◆ Data to examine ◆
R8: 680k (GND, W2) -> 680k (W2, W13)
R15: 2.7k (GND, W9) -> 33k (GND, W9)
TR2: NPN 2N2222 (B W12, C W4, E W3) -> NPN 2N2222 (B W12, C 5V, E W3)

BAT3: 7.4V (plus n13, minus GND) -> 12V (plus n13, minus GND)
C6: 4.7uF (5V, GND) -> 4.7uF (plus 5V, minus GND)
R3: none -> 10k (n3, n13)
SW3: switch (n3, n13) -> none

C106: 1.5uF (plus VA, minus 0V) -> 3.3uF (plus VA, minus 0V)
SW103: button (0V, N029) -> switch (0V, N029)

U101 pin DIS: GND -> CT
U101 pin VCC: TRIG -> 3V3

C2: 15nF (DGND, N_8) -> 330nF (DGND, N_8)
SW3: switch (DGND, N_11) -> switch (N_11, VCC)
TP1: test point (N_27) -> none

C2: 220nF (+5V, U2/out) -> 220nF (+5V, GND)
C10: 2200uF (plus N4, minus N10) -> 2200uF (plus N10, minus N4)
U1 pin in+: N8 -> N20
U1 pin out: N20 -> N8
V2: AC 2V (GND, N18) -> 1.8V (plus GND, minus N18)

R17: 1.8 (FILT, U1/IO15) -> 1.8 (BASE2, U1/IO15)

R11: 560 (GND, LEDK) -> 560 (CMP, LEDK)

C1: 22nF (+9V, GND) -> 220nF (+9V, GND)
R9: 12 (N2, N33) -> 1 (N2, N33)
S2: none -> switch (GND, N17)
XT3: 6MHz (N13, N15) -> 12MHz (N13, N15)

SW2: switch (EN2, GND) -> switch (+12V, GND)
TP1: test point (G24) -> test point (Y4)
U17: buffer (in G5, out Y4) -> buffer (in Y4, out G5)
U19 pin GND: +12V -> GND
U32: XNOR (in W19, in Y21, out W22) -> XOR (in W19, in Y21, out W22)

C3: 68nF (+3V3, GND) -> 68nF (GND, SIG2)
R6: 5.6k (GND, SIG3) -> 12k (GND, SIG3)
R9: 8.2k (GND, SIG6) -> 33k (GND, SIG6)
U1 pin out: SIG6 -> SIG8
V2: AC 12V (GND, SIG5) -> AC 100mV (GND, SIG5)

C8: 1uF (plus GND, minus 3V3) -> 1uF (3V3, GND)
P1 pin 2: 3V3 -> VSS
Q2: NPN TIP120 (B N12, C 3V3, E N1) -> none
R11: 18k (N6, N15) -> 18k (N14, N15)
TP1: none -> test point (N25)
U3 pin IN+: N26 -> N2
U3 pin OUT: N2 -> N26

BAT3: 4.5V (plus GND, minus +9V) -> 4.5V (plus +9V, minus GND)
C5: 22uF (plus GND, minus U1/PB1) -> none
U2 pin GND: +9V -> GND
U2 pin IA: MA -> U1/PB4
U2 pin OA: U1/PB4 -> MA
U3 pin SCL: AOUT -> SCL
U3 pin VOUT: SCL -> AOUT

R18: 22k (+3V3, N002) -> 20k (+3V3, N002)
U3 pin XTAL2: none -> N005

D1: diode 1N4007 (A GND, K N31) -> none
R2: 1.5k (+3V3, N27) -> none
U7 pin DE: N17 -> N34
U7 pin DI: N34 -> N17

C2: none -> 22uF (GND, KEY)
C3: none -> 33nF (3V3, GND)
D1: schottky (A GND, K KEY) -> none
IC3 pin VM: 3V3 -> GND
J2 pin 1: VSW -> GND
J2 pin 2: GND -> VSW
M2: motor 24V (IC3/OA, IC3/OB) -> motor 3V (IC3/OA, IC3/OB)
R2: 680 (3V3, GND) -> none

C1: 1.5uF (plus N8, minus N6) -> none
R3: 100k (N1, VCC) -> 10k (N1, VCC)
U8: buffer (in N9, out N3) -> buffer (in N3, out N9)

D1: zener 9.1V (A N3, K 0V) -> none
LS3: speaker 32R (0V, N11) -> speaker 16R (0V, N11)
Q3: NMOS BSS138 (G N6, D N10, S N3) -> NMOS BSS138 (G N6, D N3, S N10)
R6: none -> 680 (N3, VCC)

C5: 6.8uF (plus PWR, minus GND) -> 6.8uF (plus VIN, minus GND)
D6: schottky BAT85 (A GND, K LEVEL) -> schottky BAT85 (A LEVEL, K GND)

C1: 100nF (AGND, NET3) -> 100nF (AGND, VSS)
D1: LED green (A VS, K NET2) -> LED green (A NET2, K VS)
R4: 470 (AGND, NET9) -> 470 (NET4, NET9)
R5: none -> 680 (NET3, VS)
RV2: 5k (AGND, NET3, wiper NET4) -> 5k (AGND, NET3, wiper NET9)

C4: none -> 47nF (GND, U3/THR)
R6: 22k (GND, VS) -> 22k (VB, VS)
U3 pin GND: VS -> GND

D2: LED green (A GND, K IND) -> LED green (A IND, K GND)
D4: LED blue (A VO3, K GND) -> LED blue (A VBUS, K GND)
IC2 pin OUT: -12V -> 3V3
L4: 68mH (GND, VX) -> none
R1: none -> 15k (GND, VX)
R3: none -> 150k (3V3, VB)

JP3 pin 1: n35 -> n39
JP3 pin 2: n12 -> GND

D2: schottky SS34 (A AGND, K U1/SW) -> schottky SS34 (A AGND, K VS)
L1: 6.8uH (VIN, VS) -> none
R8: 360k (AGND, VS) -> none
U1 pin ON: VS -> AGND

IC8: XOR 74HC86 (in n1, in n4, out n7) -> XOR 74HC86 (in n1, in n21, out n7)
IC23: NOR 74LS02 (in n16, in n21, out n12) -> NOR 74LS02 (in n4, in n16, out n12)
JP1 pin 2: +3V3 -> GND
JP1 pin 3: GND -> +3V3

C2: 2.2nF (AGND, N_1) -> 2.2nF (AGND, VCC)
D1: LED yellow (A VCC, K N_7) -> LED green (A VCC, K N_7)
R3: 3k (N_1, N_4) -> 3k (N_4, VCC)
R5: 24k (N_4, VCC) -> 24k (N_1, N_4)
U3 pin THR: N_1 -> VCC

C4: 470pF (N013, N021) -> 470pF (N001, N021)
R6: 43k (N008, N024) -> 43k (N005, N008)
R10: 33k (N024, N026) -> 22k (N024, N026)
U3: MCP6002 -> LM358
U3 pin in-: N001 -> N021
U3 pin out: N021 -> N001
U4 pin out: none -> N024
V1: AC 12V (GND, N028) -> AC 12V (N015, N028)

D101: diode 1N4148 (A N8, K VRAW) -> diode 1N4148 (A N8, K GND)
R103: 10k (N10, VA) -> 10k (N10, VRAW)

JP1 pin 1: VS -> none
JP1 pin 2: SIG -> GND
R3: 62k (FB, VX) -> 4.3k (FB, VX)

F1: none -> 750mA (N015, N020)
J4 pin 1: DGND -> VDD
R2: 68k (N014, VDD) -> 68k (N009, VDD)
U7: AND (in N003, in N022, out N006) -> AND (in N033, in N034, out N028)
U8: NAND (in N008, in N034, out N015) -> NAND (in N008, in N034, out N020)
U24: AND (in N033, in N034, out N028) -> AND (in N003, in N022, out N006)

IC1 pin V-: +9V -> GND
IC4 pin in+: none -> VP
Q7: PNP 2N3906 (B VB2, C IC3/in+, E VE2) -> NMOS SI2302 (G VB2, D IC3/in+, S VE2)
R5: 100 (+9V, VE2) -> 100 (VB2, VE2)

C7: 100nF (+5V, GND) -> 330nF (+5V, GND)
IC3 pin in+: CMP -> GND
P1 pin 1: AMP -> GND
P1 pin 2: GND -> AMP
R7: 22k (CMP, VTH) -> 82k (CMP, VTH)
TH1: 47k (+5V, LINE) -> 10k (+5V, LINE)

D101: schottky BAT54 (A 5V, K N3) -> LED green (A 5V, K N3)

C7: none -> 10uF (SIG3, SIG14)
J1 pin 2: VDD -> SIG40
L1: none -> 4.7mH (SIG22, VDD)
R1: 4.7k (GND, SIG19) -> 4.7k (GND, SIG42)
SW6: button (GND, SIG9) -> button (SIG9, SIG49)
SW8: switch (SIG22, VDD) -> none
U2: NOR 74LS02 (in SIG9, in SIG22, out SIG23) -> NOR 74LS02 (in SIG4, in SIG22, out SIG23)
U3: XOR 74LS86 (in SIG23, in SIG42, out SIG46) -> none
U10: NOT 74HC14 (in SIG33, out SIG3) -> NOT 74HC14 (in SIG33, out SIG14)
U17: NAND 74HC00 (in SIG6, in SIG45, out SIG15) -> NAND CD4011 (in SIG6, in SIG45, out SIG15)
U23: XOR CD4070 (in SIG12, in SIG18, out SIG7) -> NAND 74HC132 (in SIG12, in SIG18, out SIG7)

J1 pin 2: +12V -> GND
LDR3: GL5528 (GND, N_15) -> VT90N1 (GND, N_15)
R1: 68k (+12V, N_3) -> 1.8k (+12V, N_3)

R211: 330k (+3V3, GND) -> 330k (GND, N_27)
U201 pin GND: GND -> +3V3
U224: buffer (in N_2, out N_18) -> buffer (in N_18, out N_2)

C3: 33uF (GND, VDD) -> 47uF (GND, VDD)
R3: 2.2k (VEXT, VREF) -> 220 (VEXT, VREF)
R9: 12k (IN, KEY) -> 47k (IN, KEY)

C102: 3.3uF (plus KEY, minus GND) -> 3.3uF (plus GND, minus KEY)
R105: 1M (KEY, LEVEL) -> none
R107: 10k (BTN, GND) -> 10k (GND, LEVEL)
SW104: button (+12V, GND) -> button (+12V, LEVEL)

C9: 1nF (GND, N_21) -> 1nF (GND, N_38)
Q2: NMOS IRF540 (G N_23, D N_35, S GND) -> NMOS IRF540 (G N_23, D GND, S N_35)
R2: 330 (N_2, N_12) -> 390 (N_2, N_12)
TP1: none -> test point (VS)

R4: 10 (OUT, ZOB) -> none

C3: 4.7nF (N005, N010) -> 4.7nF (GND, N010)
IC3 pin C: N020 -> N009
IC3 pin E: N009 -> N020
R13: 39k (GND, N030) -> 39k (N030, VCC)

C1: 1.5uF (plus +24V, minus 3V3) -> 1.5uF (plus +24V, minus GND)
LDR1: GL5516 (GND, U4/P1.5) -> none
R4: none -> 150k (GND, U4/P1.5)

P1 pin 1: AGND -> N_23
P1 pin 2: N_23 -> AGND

◆ Exercise requirements ◆
From the opening line of the data above through the line holding "U3 pin OUT: N2 -> N26", give every line again exactly as it stands.

◆ Response for this exercise ◆
R8: 680k (GND, W2) -> 680k (W2, W13)
R15: 2.7k (GND, W9) -> 33k (GND, W9)
TR2: NPN 2N2222 (B W12, C W4, E W3) -> NPN 2N2222 (B W12, C 5V, E W3)

BAT3: 7.4V (plus n13, minus GND) -> 12V (plus n13, minus GND)
C6: 4.7uF (5V, GND) -> 4.7uF (plus 5V, minus GND)
R3: none -> 10k (n3, n13)
SW3: switch (n3, n13) -> none

C106: 1.5uF (plus VA, minus 0V) -> 3.3uF (plus VA, minus 0V)
SW103: button (0V, N029) -> switch (0V, N029)

U101 pin DIS: GND -> CT
U101 pin VCC: TRIG -> 3V3

C2: 15nF (DGND, N_8) -> 330nF (DGND, N_8)
SW3: switch (DGND, N_11) -> switch (N_11, VCC)
TP1: test point (N_27) -> none

C2: 220nF (+5V, U2/out) -> 220nF (+5V, GND)
C10: 2200uF (plus N4, minus N10) -> 2200uF (plus N10, minus N4)
U1 pin in+: N8 -> N20
U1 pin out: N20 -> N8
V2: AC 2V (GND, N18) -> 1.8V (plus GND, minus N18)

R17: 1.8 (FILT, U1/IO15) -> 1.8 (BASE2, U1/IO15)

R11: 560 (GND, LEDK) -> 560 (CMP, LEDK)

C1: 22nF (+9V, GND) -> 220nF (+9V, GND)
R9: 12 (N2, N33) -> 1 (N2, N33)
S2: none -> switch (GND, N17)
XT3: 6MHz (N13, N15) -> 12MHz (N13, N15)

SW2: switch (EN2, GND) -> switch (+12V, GND)
TP1: test point (G24) -> test point (Y4)
U17: buffer (in G5, out Y4) -> buffer (in Y4, out G5)
U19 pin GND: +12V -> GND
U32: XNOR (in W19, in Y21, out W22) -> XOR (in W19, in Y21, out W22)

C3: 68nF (+3V3, GND) -> 68nF (GND, SIG2)
R6: 5.6k (GND, SIG3) -> 12k (GND, SIG3)
R9: 8.2k (GND, SIG6) -> 33k (GND, SIG6)
U1 pin out: SIG6 -> SIG8
V2: AC 12V (GND, SIG5) -> AC 100mV (GND, SIG5)

C8: 1uF (plus GND, minus 3V3) -> 1uF (3V3, GND)
P1 pin 2: 3V3 -> VSS
Q2: NPN TIP120 (B N12, C 3V3, E N1) -> none
R11: 18k (N6, N15) -> 18k (N14, N15)
TP1: none -> test point (N25)
U3 pin IN+: N26 -> N2
U3 pin OUT: N2 -> N26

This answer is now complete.